# What is required:
Below are the records; locate each line with the word "none" and copy it.
------------------------------------
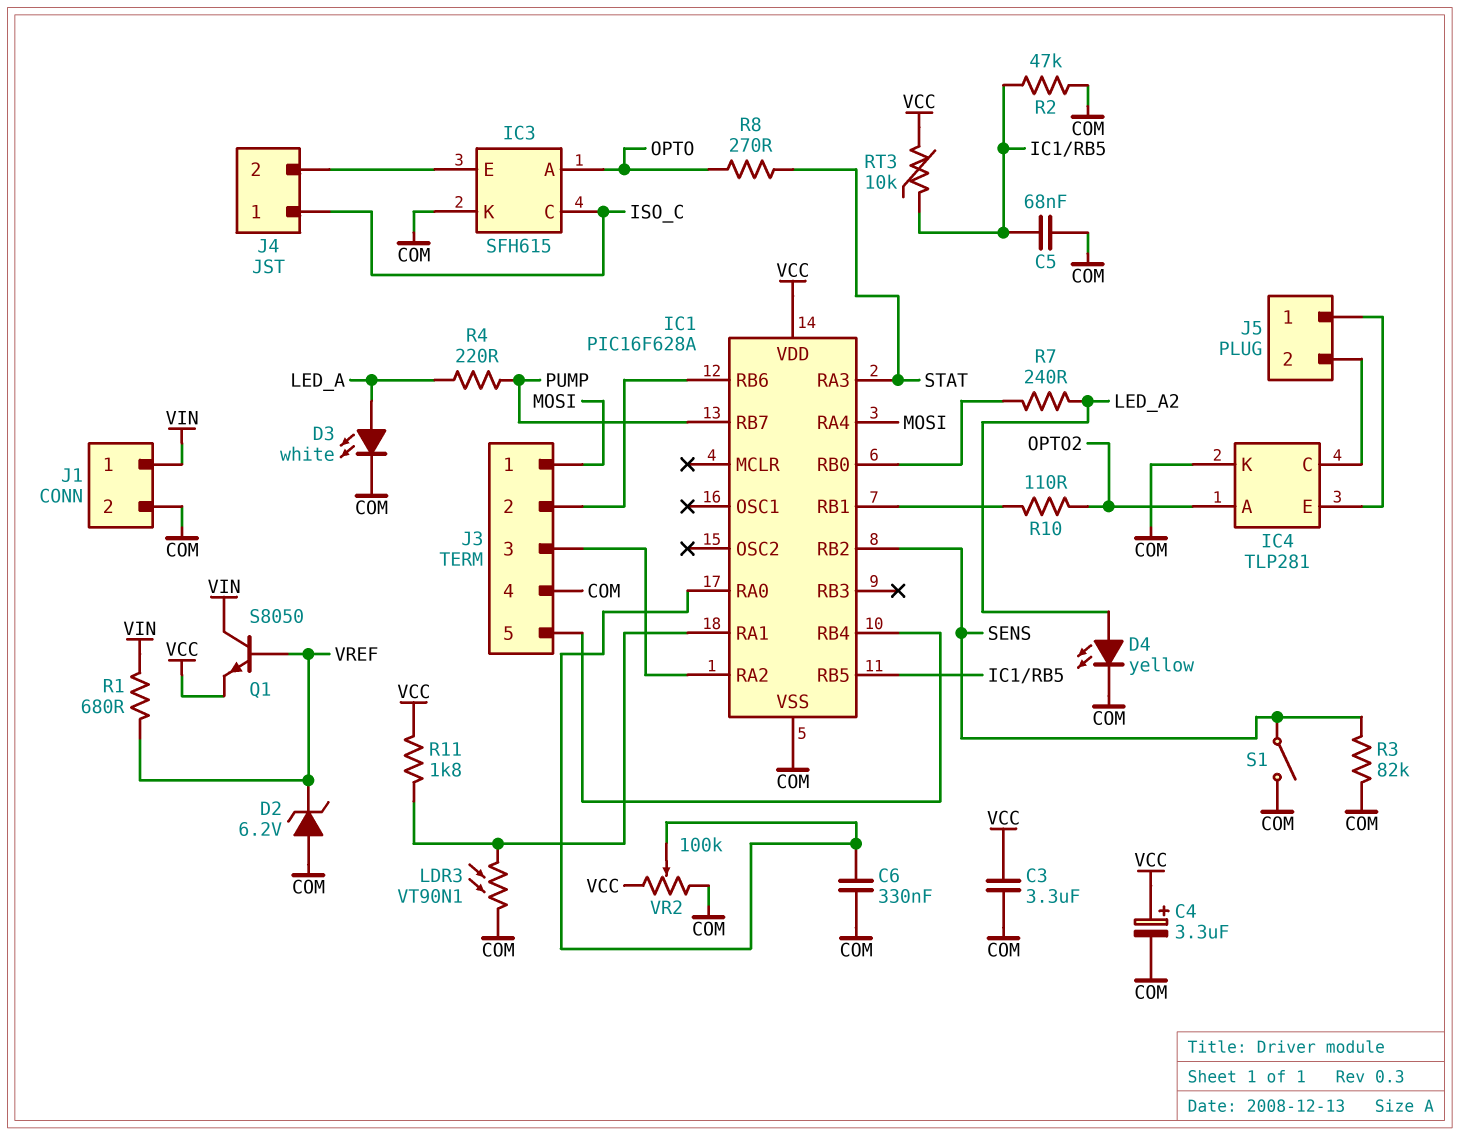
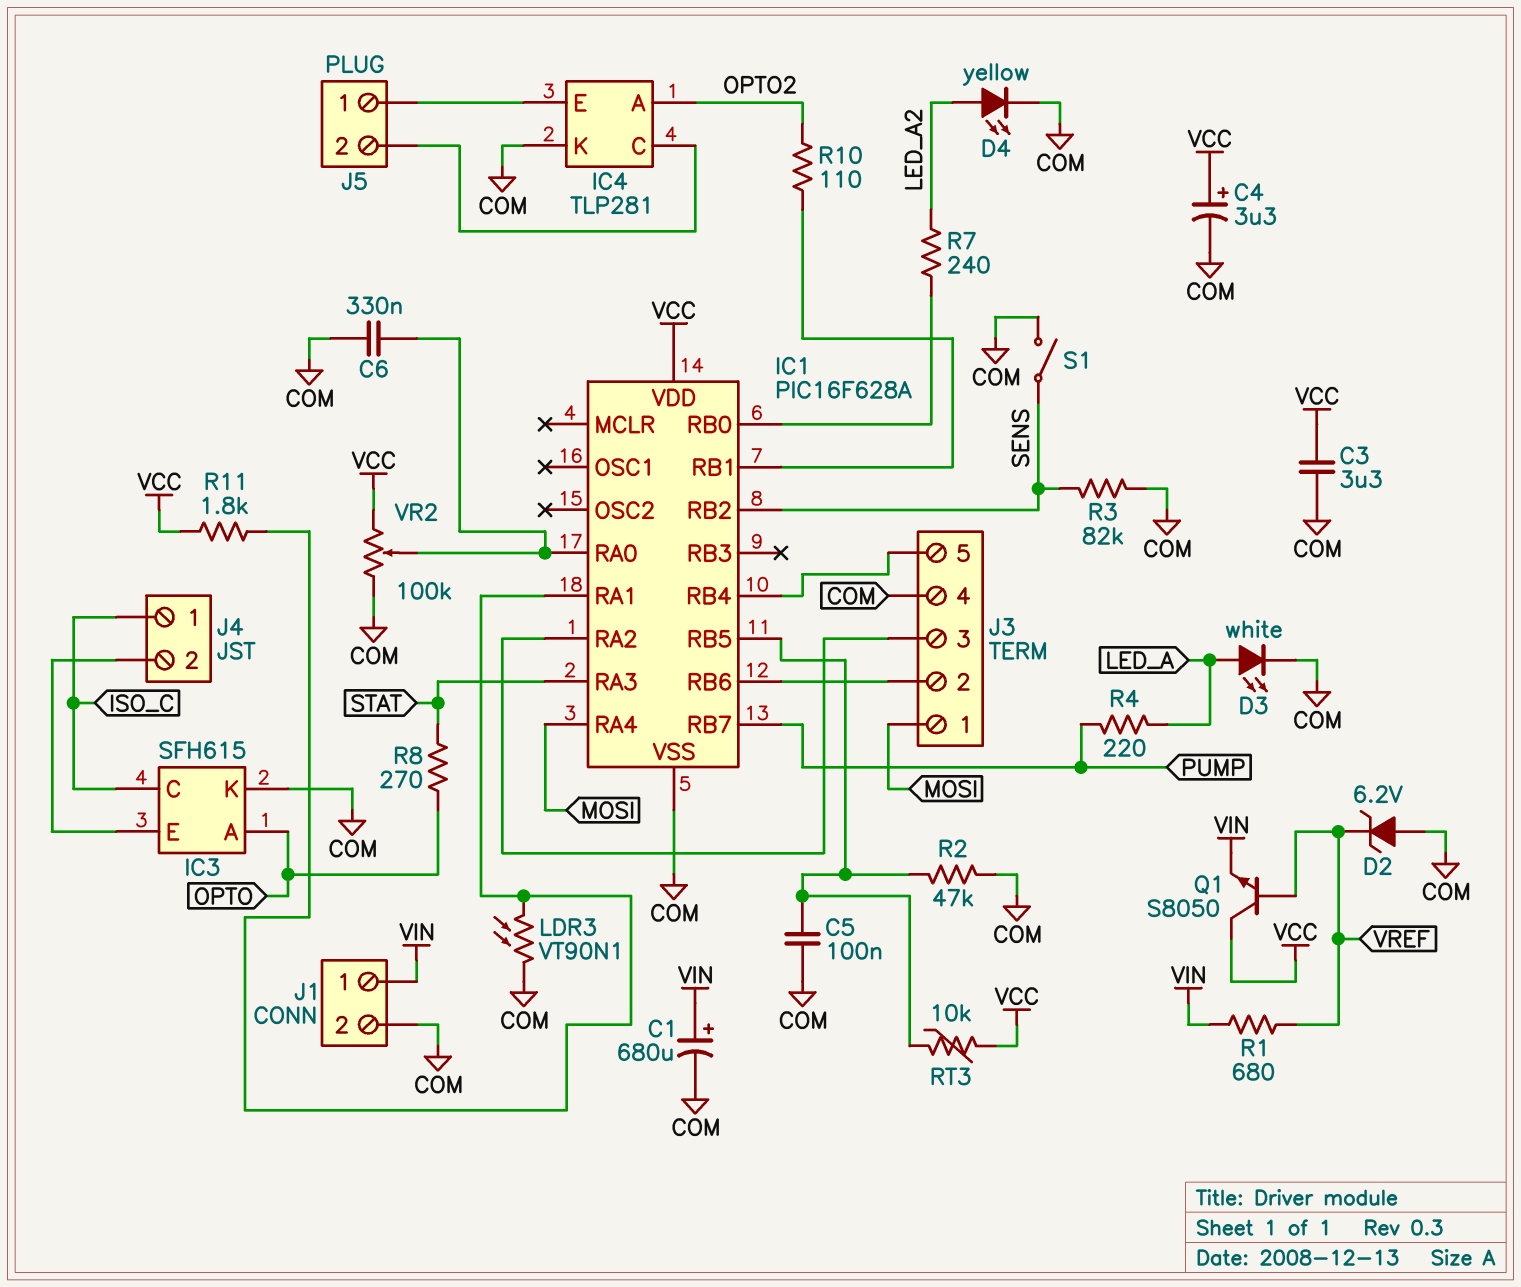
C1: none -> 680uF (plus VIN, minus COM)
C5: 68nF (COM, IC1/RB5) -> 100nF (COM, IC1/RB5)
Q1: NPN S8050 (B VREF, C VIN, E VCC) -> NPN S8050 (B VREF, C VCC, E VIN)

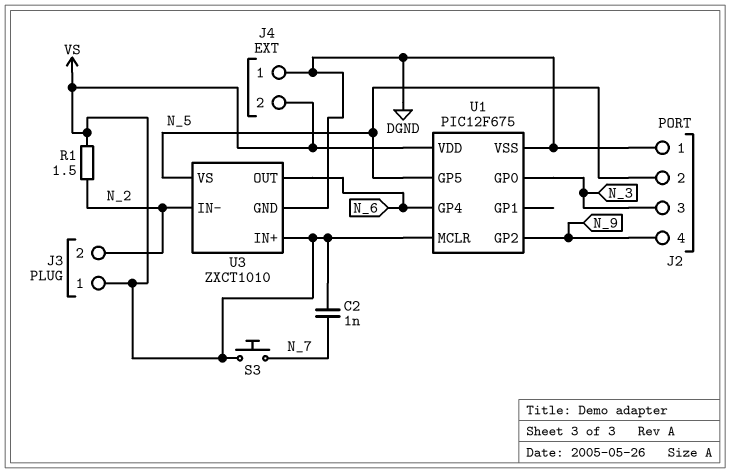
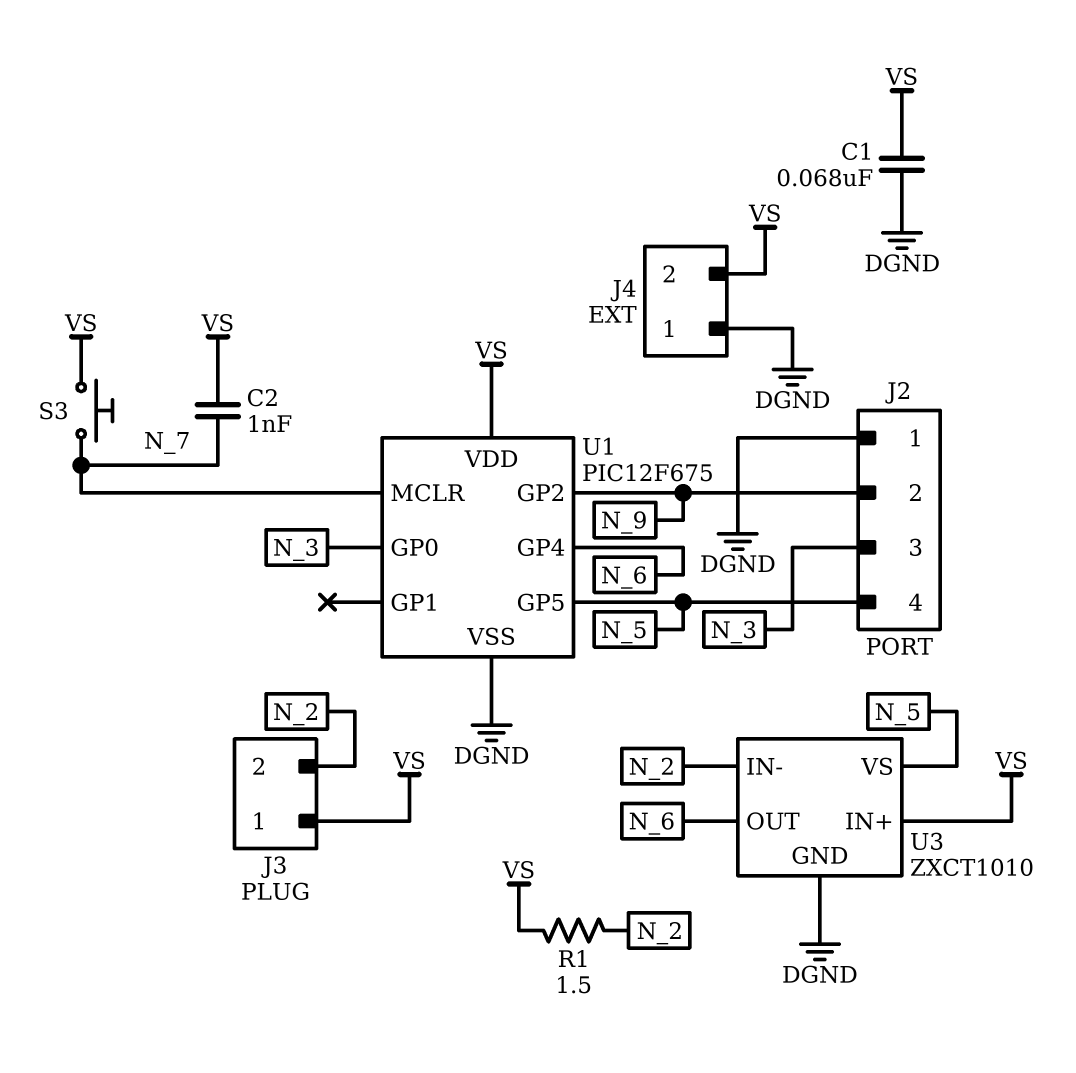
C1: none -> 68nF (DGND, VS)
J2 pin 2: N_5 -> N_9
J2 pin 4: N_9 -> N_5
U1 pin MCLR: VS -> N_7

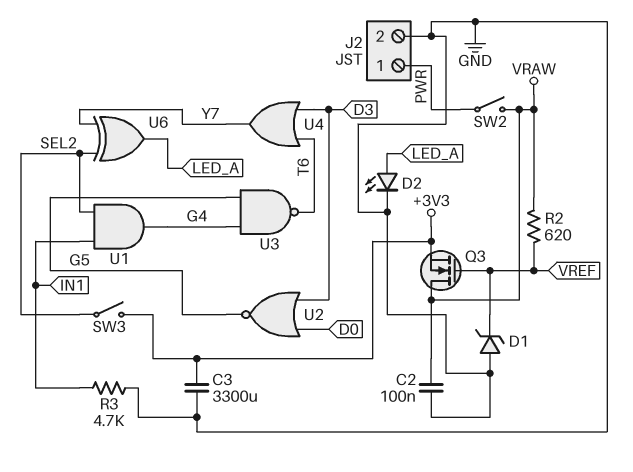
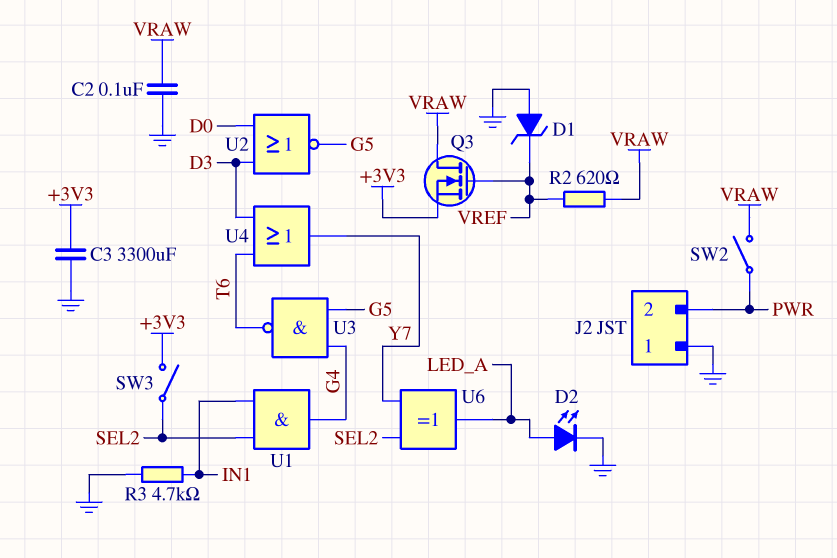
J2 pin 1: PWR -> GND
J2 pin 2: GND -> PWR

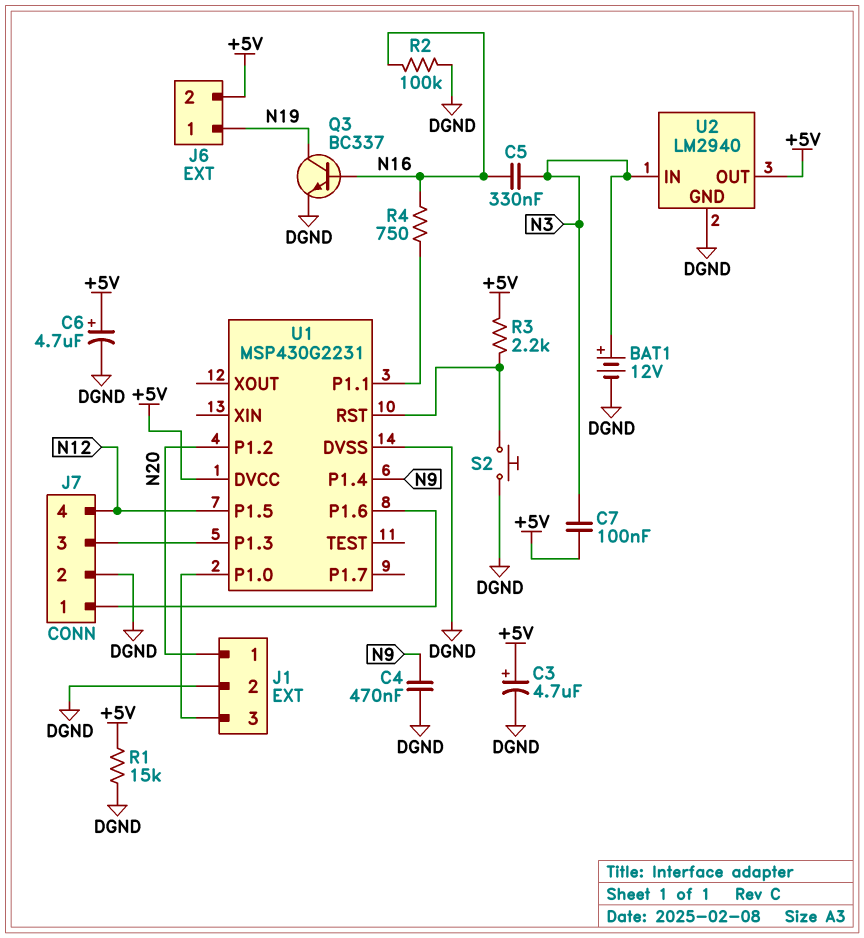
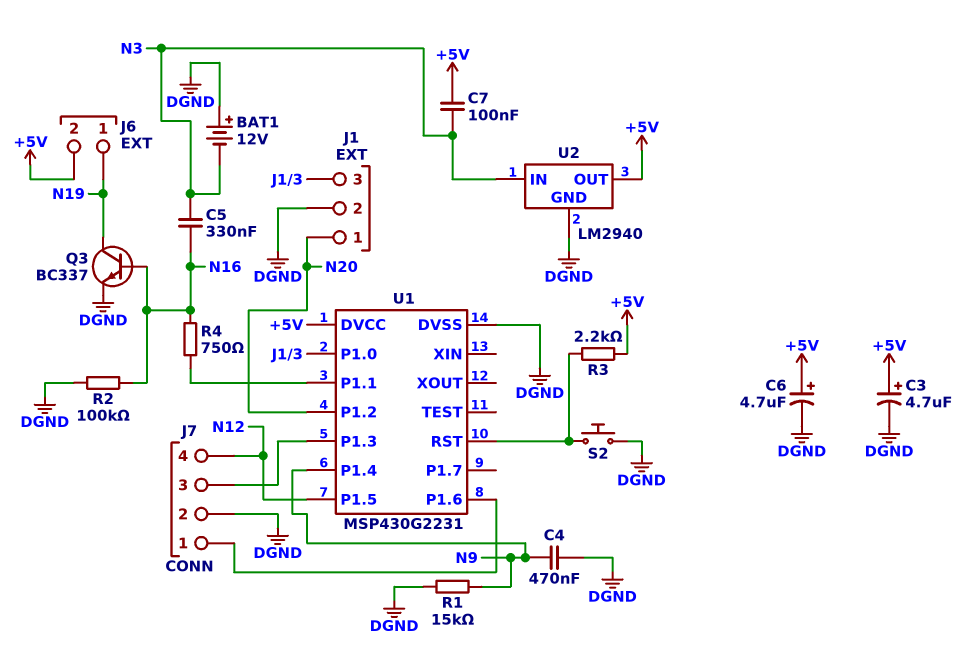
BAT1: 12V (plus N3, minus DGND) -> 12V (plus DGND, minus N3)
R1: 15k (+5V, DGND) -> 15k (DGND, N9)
------------------------------------
# Solution for this problem:
C1: none -> 680uF (plus VIN, minus COM)
C1: none -> 68nF (DGND, VS)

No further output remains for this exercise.